** What is being asked **
Please restate each entry that appears below word for word, without its pictures.
*** Entries supplied ***
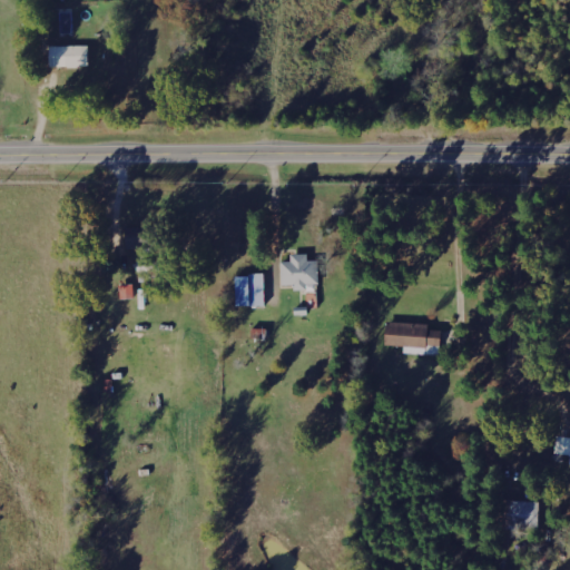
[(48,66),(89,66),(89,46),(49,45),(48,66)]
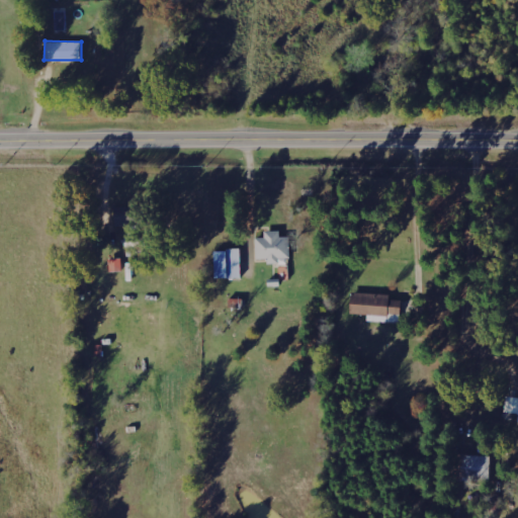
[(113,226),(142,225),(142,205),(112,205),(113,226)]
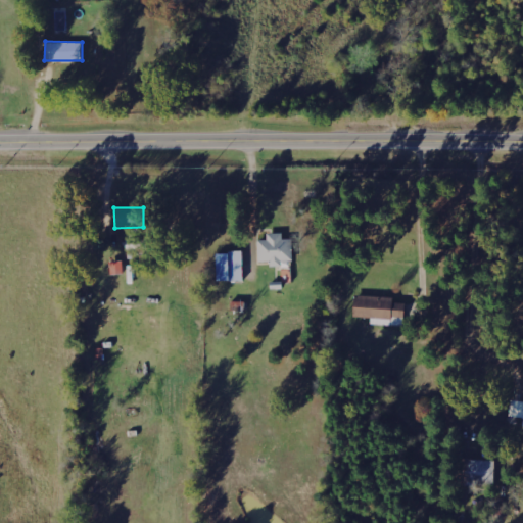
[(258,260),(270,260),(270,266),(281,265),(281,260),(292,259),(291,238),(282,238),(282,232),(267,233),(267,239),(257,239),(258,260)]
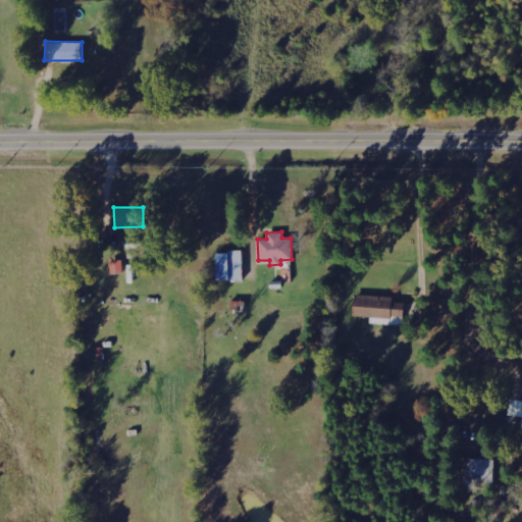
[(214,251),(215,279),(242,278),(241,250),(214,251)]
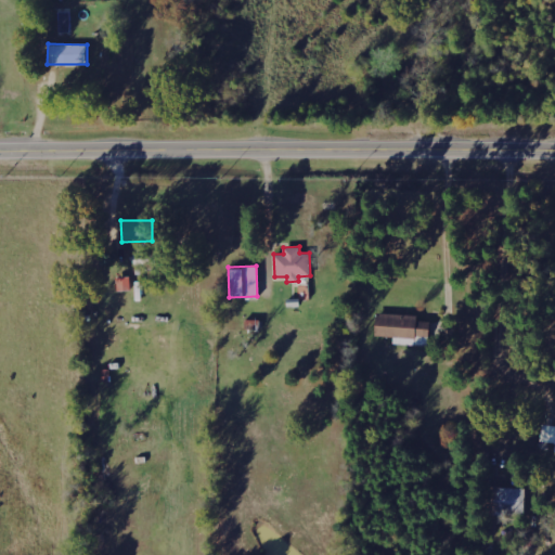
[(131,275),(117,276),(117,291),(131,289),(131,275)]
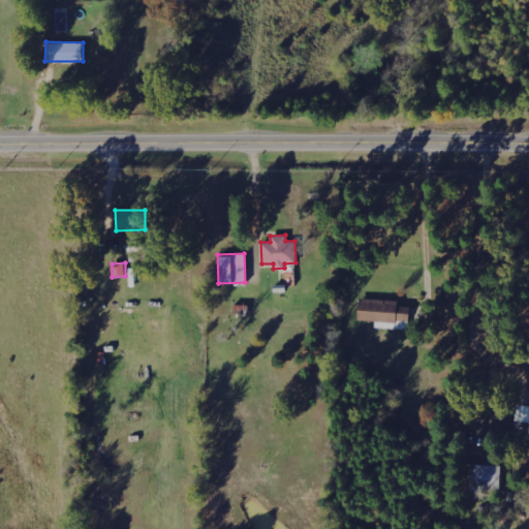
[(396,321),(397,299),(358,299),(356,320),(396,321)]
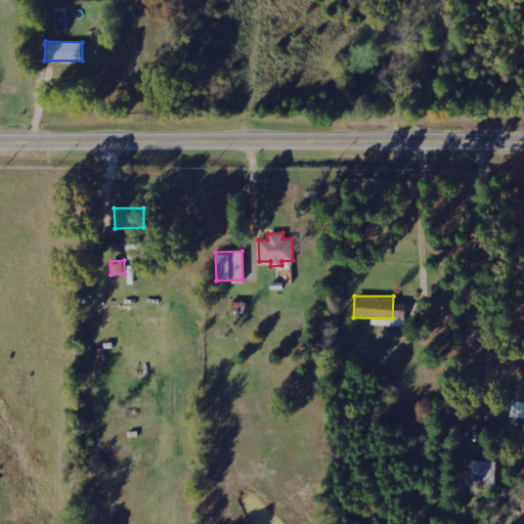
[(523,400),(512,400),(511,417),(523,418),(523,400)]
***
** Task answer **
[(48,66),(89,66),(89,46),(49,45),(48,66)]
[(113,226),(142,225),(142,205),(112,205),(113,226)]
[(258,260),(270,260),(270,266),(281,265),(281,260),(292,259),(291,238),(282,238),(282,232),(267,233),(267,239),(257,239),(258,260)]
[(214,251),(215,279),(242,278),(241,250),(214,251)]
[(131,275),(117,276),(117,291),(131,289),(131,275)]
[(396,321),(397,299),(358,299),(356,320),(396,321)]
[(523,400),(512,400),(511,417),(523,418),(523,400)]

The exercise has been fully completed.